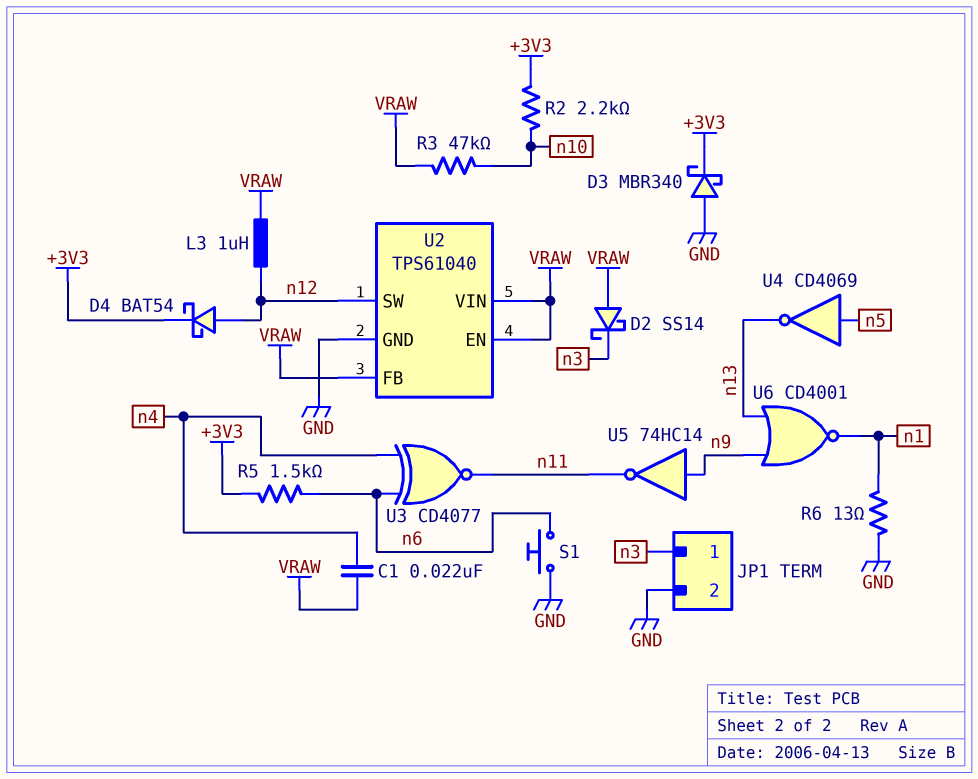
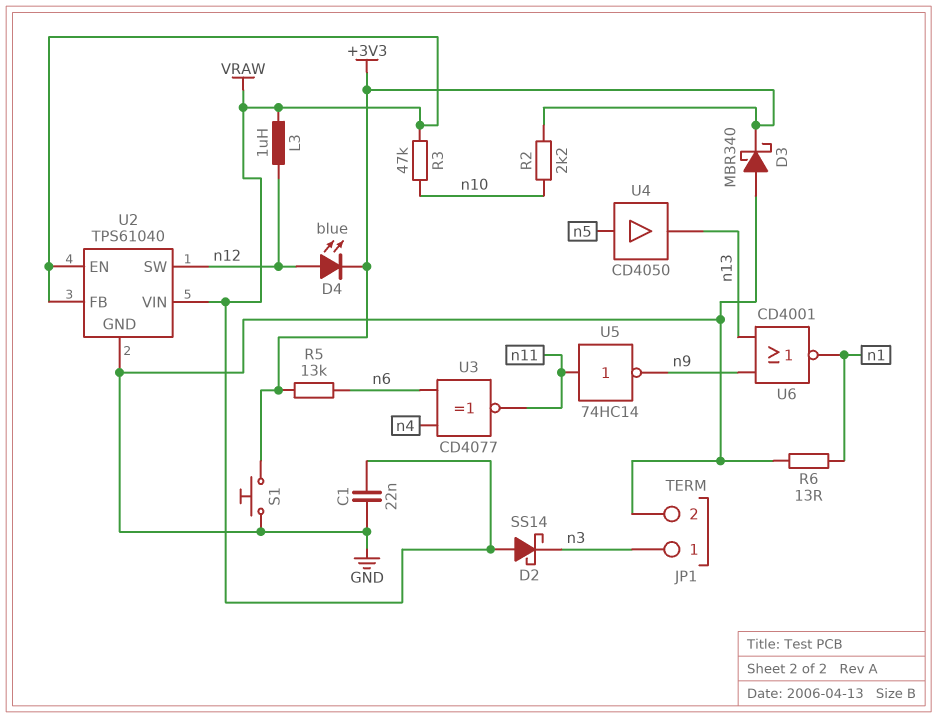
C1: 22nF (VRAW, n4) -> 22nF (GND, VRAW)
D4: schottky BAT54 (A n12, K +3V3) -> LED blue (A n12, K +3V3)
R5: 1.5k (+3V3, n6) -> 13k (+3V3, n6)
S1: button (GND, n6) -> button (+3V3, GND)
U4: NOT CD4069 (in n5, out n13) -> buffer CD4050 (in n5, out n13)
U5: NOT 74HC14 (in n9, out n11) -> NOT 74HC14 (in n11, out n9)

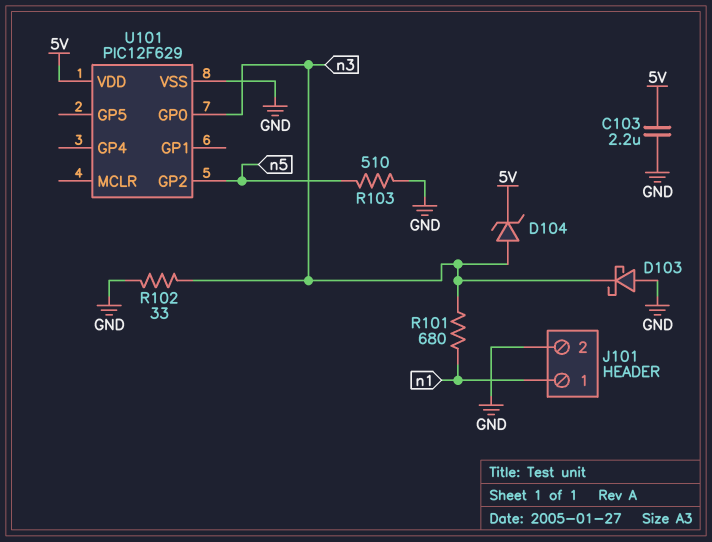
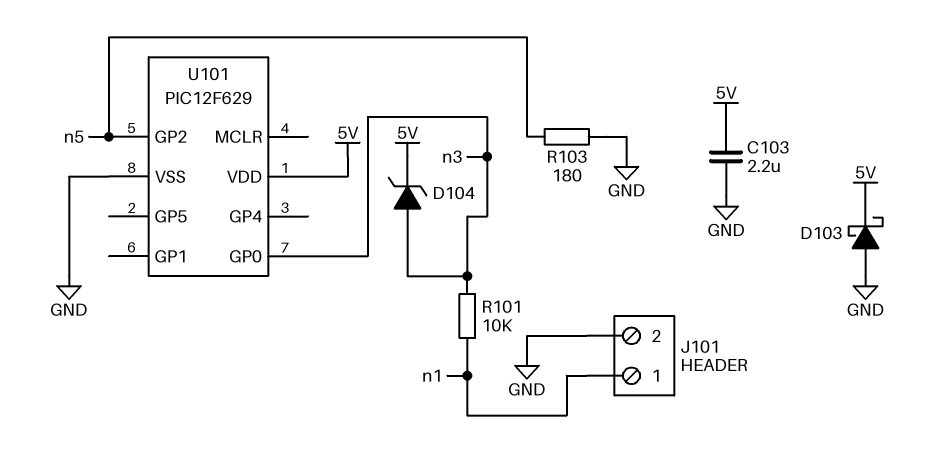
D103: schottky (A GND, K n3) -> schottky (A GND, K 5V)
R101: 680 (n1, n3) -> 10k (n1, n3)
R102: 33 (GND, n3) -> none
R103: 510 (GND, n5) -> 180 (GND, n5)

====================

**Activity:** In the listing above, count each line that holds the word "schottky" and report the number alone.

**Response below:** 2